▶ **Task to complete**: Set down every record below exactly as it stands, leaving out the pictures.

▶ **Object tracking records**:
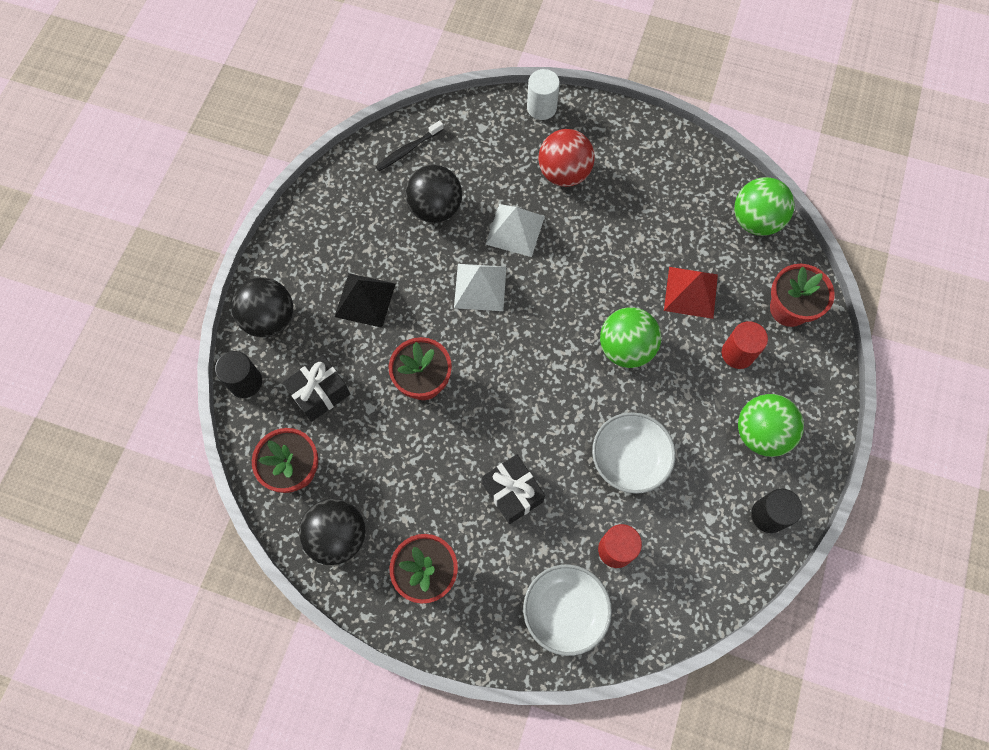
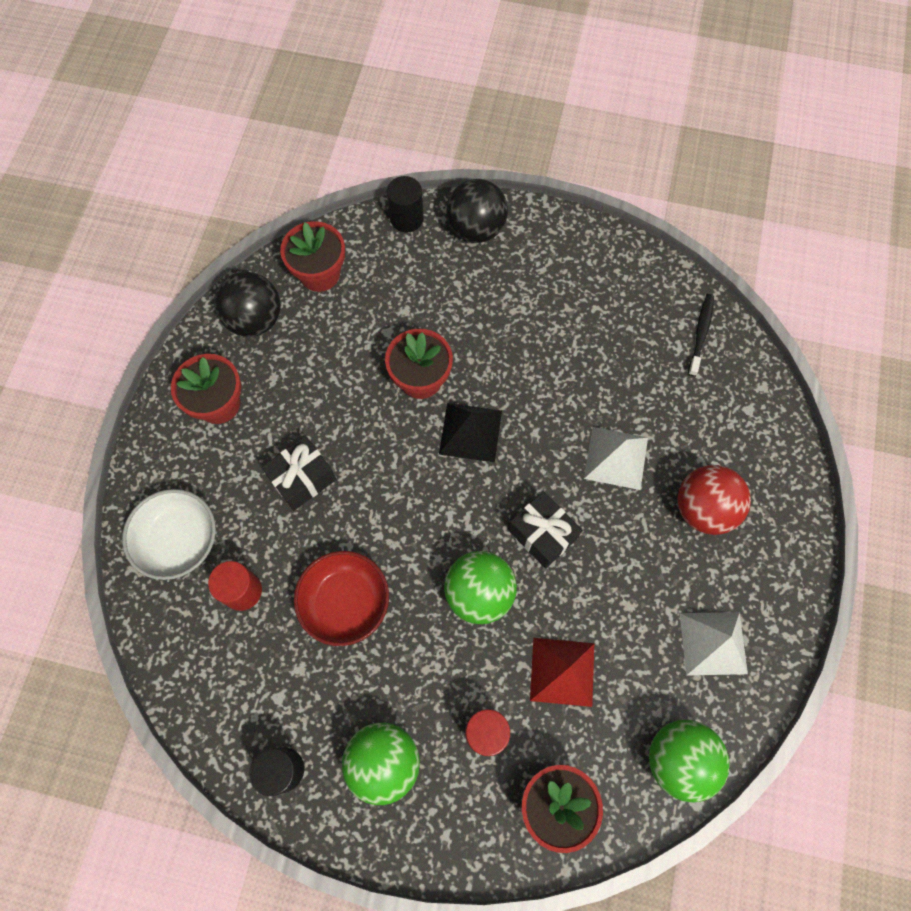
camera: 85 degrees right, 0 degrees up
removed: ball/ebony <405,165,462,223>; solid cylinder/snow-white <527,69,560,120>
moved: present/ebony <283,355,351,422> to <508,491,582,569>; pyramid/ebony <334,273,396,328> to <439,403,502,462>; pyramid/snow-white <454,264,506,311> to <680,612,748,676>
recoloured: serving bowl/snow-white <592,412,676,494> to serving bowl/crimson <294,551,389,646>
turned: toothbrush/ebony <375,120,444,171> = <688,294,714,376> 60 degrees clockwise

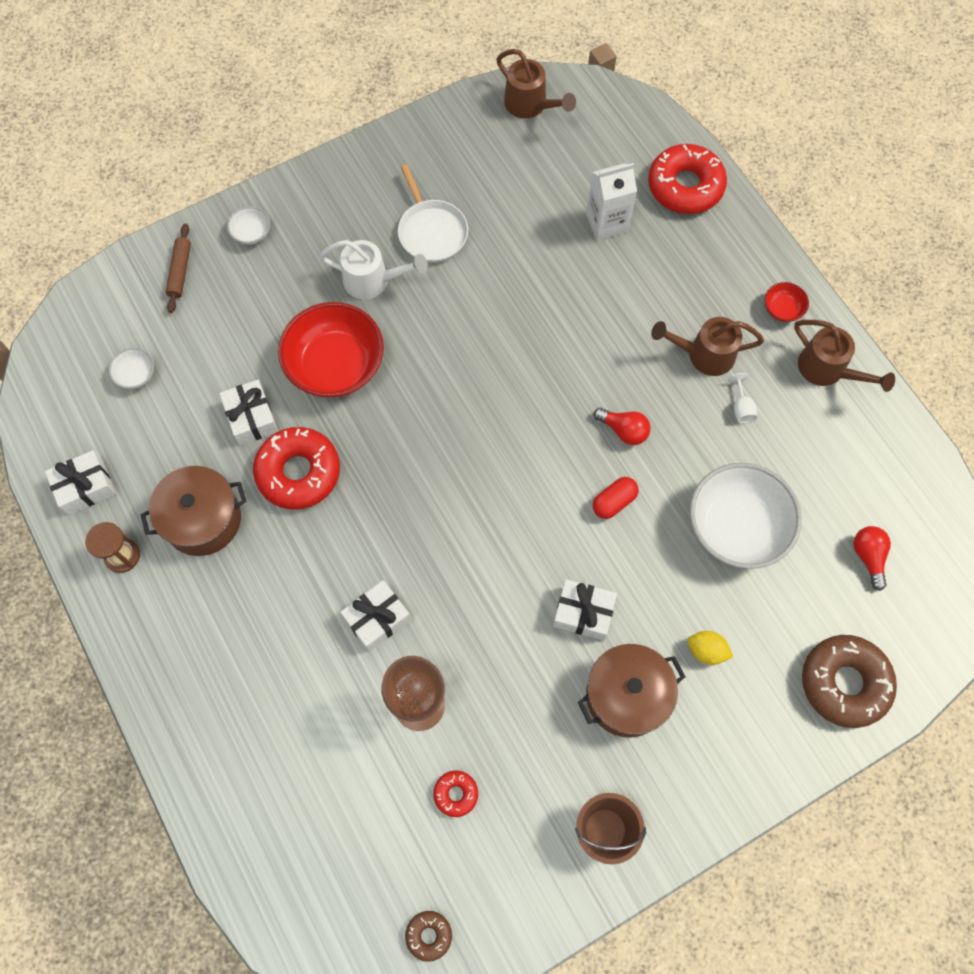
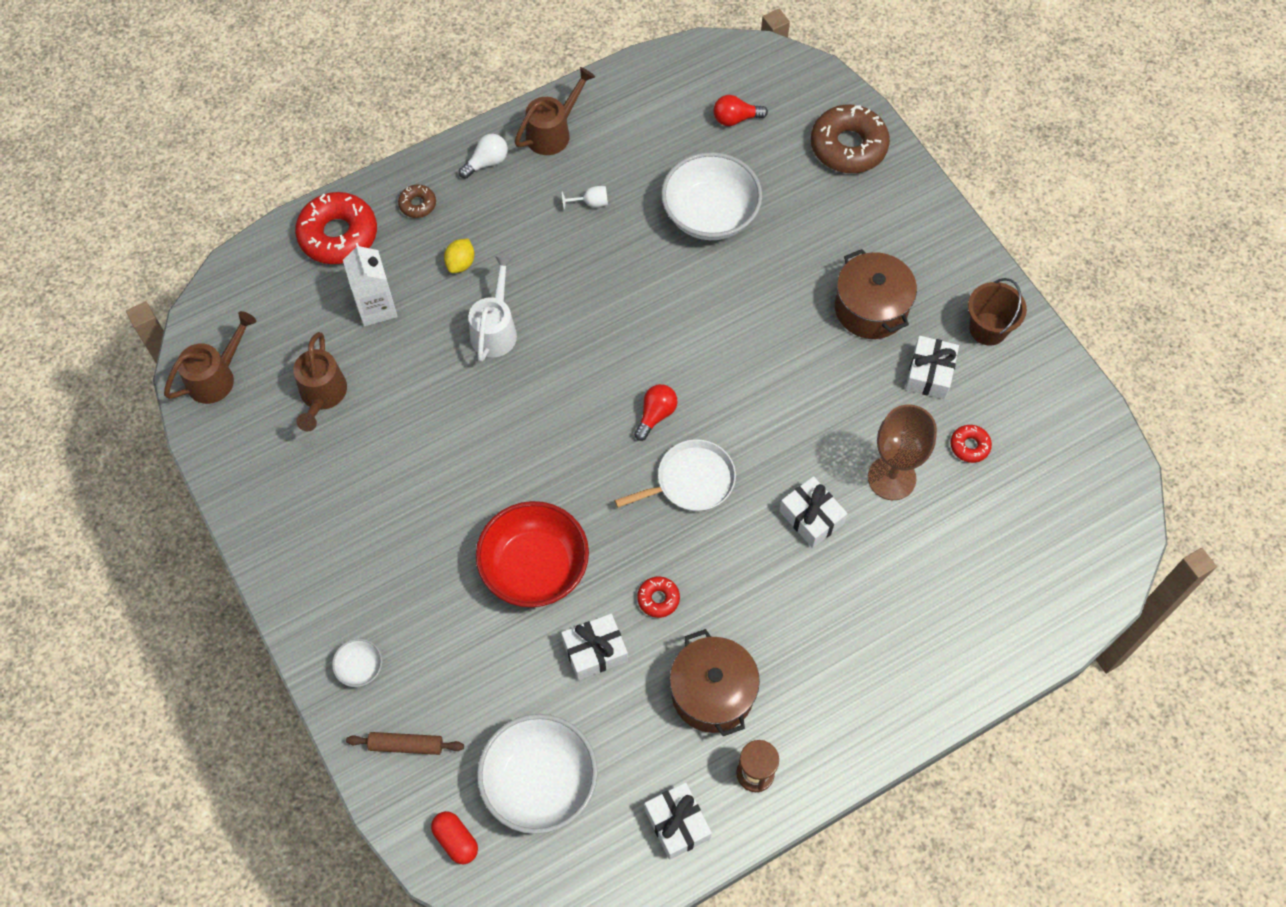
camera: 90 degrees left, 5 degrees down
moved: watering can/snow-white <319,240,428,299> to <468,255,517,362>; pan/snow-white <398,165,468,263> to <615,439,736,511>; doughnut/russet <405,911,452,962> to <398,184,436,218>; present/snow-white <553,579,617,640> to <905,336,959,399>; capsule/crimson <593,477,639,519> to <431,811,478,864>; light bulb/crimson <594,408,651,445> to <634,384,678,441>; watering can/russet <651,317,764,376> to <293,332,347,432>; lemon/bright yellow <688,631,733,665> to <444,239,474,273>
replaced: serving bowl/crimson <765,282,809,322> to light bulb/snow-white <459,134,508,179>
resized: serving bowl/snow-white <109,348,154,389> = <477,714,598,834> x2.29; doughnut/crimson <253,427,340,510> = <637,577,680,618> x0.47

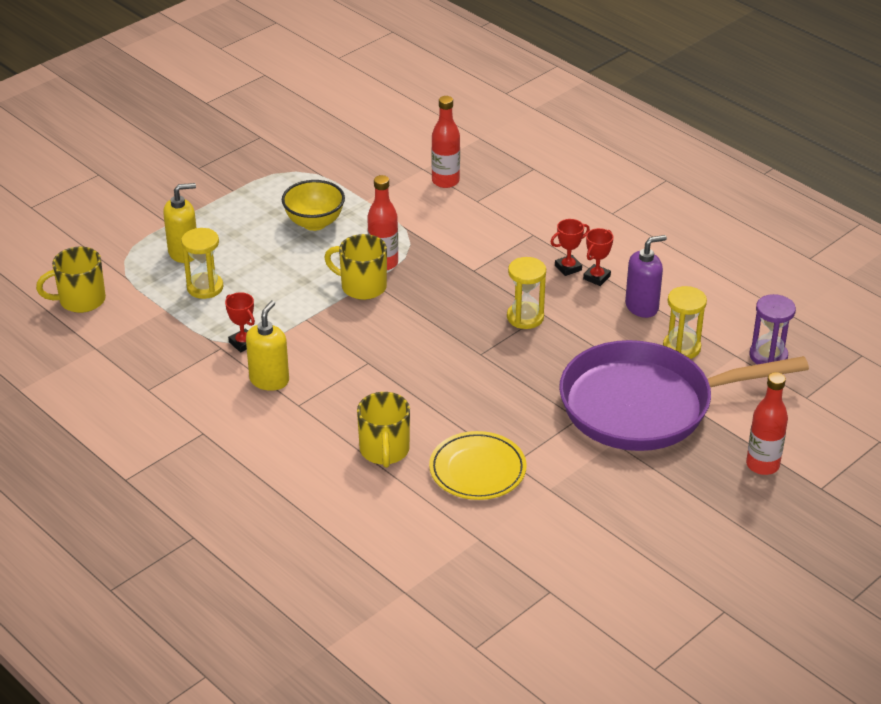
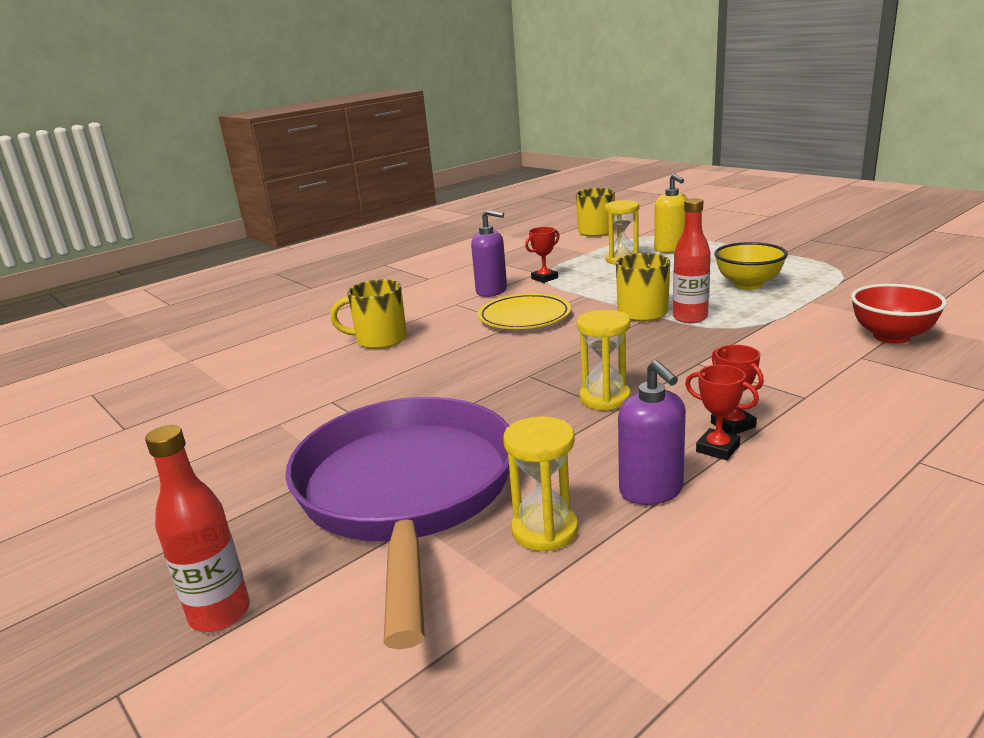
camera: 95 degrees right, 15 degrees down
removed: hourglass/violet <749,294,796,365>
moved: flat dish/bright yellow <429,431,527,500> to <478,293,571,329>
replaced: flask/crimson <431,96,460,188> to serving bowl/crimson <851,284,947,344>
recoloured: soap pump/bright yellow <246,300,289,391> to soap pump/violet <471,210,507,297>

▶ **Answer to the problem**:
camera: 85 degrees right, 0 degrees up
removed: ball/ebony <405,165,462,223>; solid cylinder/snow-white <527,69,560,120>
moved: present/ebony <283,355,351,422> to <508,491,582,569>; pyramid/ebony <334,273,396,328> to <439,403,502,462>; pyramid/snow-white <454,264,506,311> to <680,612,748,676>
recoloured: serving bowl/snow-white <592,412,676,494> to serving bowl/crimson <294,551,389,646>
turned: toothbrush/ebony <375,120,444,171> = <688,294,714,376> 60 degrees clockwise

camera: 90 degrees left, 5 degrees down
moved: watering can/snow-white <319,240,428,299> to <468,255,517,362>; pan/snow-white <398,165,468,263> to <615,439,736,511>; doughnut/russet <405,911,452,962> to <398,184,436,218>; present/snow-white <553,579,617,640> to <905,336,959,399>; capsule/crimson <593,477,639,519> to <431,811,478,864>; light bulb/crimson <594,408,651,445> to <634,384,678,441>; watering can/russet <651,317,764,376> to <293,332,347,432>; lemon/bright yellow <688,631,733,665> to <444,239,474,273>
replaced: serving bowl/crimson <765,282,809,322> to light bulb/snow-white <459,134,508,179>
resized: serving bowl/snow-white <109,348,154,389> = <477,714,598,834> x2.29; doughnut/crimson <253,427,340,510> = <637,577,680,618> x0.47

camera: 95 degrees right, 15 degrees down
removed: hourglass/violet <749,294,796,365>
moved: flat dish/bright yellow <429,431,527,500> to <478,293,571,329>
replaced: flask/crimson <431,96,460,188> to serving bowl/crimson <851,284,947,344>
recoloured: soap pump/bright yellow <246,300,289,391> to soap pump/violet <471,210,507,297>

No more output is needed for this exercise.